----- Data provided -----
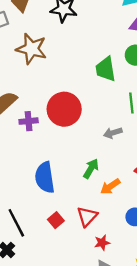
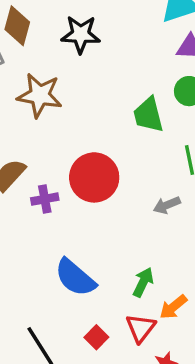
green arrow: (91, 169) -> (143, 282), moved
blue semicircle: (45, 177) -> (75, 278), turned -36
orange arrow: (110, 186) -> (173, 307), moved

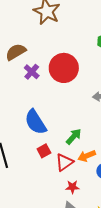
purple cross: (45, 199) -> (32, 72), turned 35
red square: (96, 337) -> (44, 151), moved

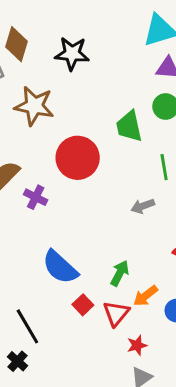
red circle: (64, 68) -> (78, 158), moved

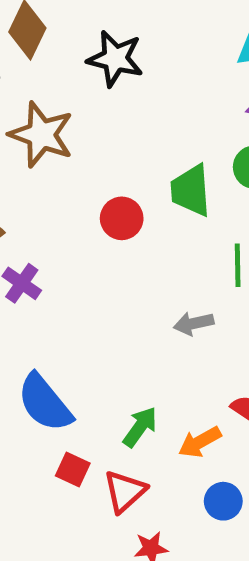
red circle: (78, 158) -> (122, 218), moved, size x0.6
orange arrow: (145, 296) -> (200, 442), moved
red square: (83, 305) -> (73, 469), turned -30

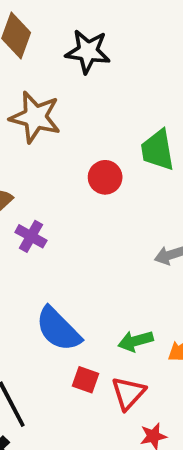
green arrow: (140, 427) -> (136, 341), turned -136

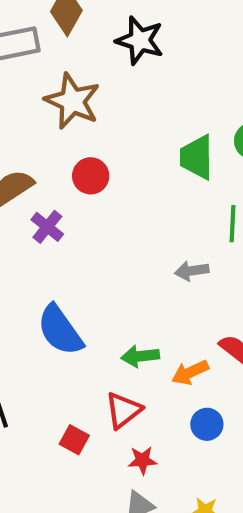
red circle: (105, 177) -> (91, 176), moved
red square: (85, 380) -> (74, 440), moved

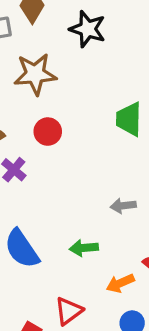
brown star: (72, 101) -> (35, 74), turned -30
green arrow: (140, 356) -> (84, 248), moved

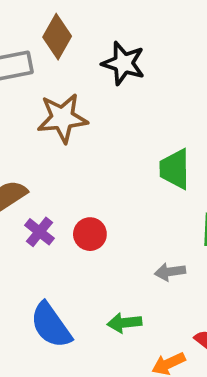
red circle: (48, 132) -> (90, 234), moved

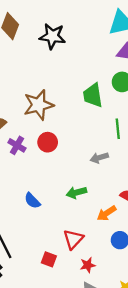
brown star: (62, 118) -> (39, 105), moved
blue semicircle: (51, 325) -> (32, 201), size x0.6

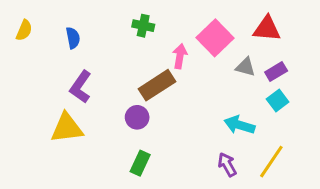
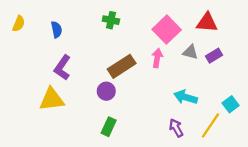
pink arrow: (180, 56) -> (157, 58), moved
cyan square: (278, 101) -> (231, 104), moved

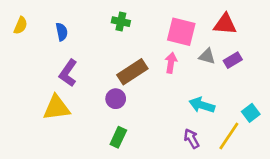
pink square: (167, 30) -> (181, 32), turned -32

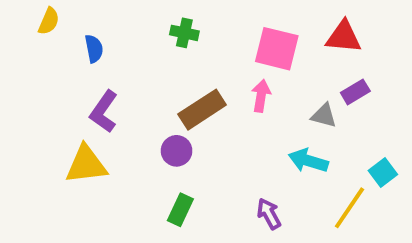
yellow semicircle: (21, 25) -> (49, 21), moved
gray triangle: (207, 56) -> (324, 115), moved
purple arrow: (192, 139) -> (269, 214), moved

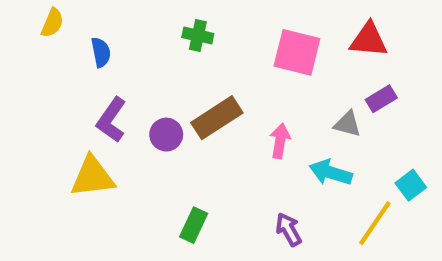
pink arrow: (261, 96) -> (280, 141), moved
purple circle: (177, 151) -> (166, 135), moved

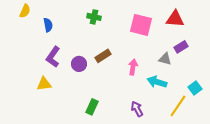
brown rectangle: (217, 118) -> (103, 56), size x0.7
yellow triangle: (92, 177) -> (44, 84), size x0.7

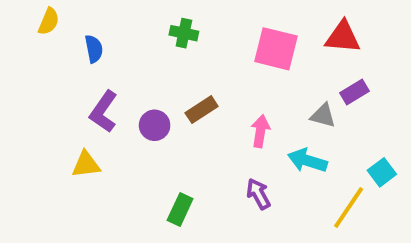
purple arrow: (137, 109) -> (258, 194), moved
-----
## Task to carry out
Print nothing but the lines above starting with the line that contains "orange arrow: (110, 186) -> (173, 307), moved" and going on through the line that contains "orange arrow: (145, 296) -> (200, 442), moved". Leave out the pictures.

## Solution
orange arrow: (110, 186) -> (173, 307), moved

purple cross: (45, 199) -> (32, 72), turned 35
red square: (96, 337) -> (44, 151), moved

red circle: (64, 68) -> (78, 158), moved

red circle: (78, 158) -> (122, 218), moved, size x0.6
orange arrow: (145, 296) -> (200, 442), moved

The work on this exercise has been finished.